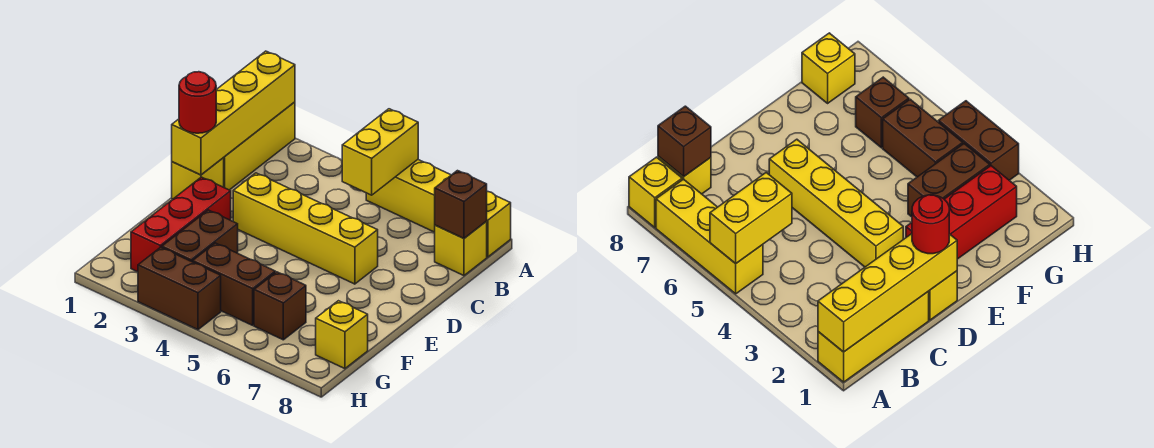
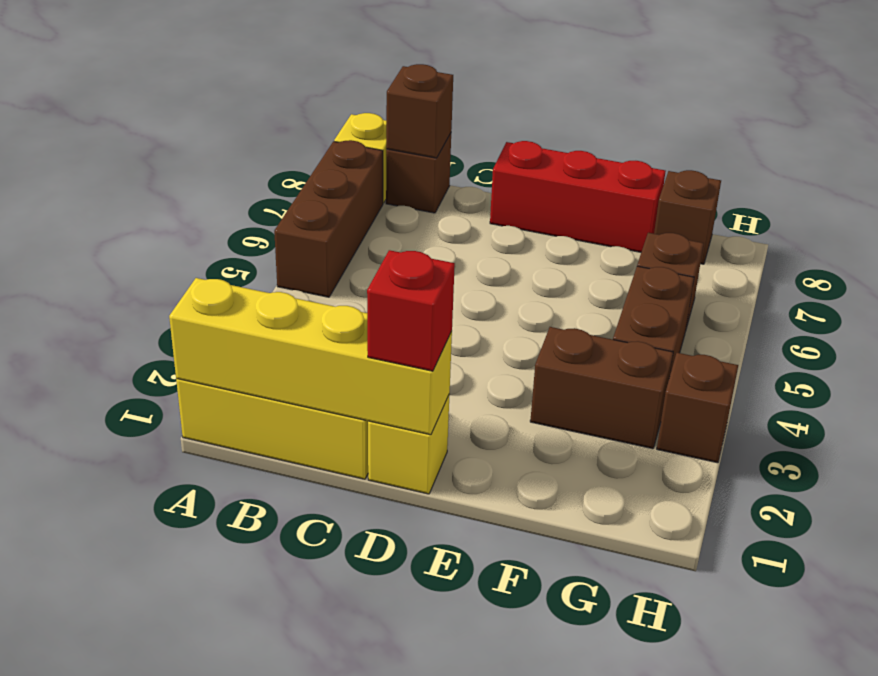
yellow brick A5:A7 level 1 -> brown brick A5:A7 level 1
yellow brick A5:B5 level 2 -> none
yellow brick B8 level 1 -> brown brick B8 level 1
red round brick D1 level 3 -> red brick D1 level 3
yellow brick D3:D6 level 1 -> none
red brick E2:G2 level 1 -> red brick D8:F8 level 1
yellow brick G8 level 1 -> brown brick G8 level 1
brown brick H3:H4 level 1 -> brown brick H3 level 1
________________________________________
## Your objective
The pictures stay out; copy the rest of the data word for word.

## Answer area
yellow brick A5:A7 level 1 -> brown brick A5:A7 level 1
yellow brick A5:B5 level 2 -> none
yellow brick B8 level 1 -> brown brick B8 level 1
red round brick D1 level 3 -> red brick D1 level 3
yellow brick D3:D6 level 1 -> none
red brick E2:G2 level 1 -> red brick D8:F8 level 1
yellow brick G8 level 1 -> brown brick G8 level 1
brown brick H3:H4 level 1 -> brown brick H3 level 1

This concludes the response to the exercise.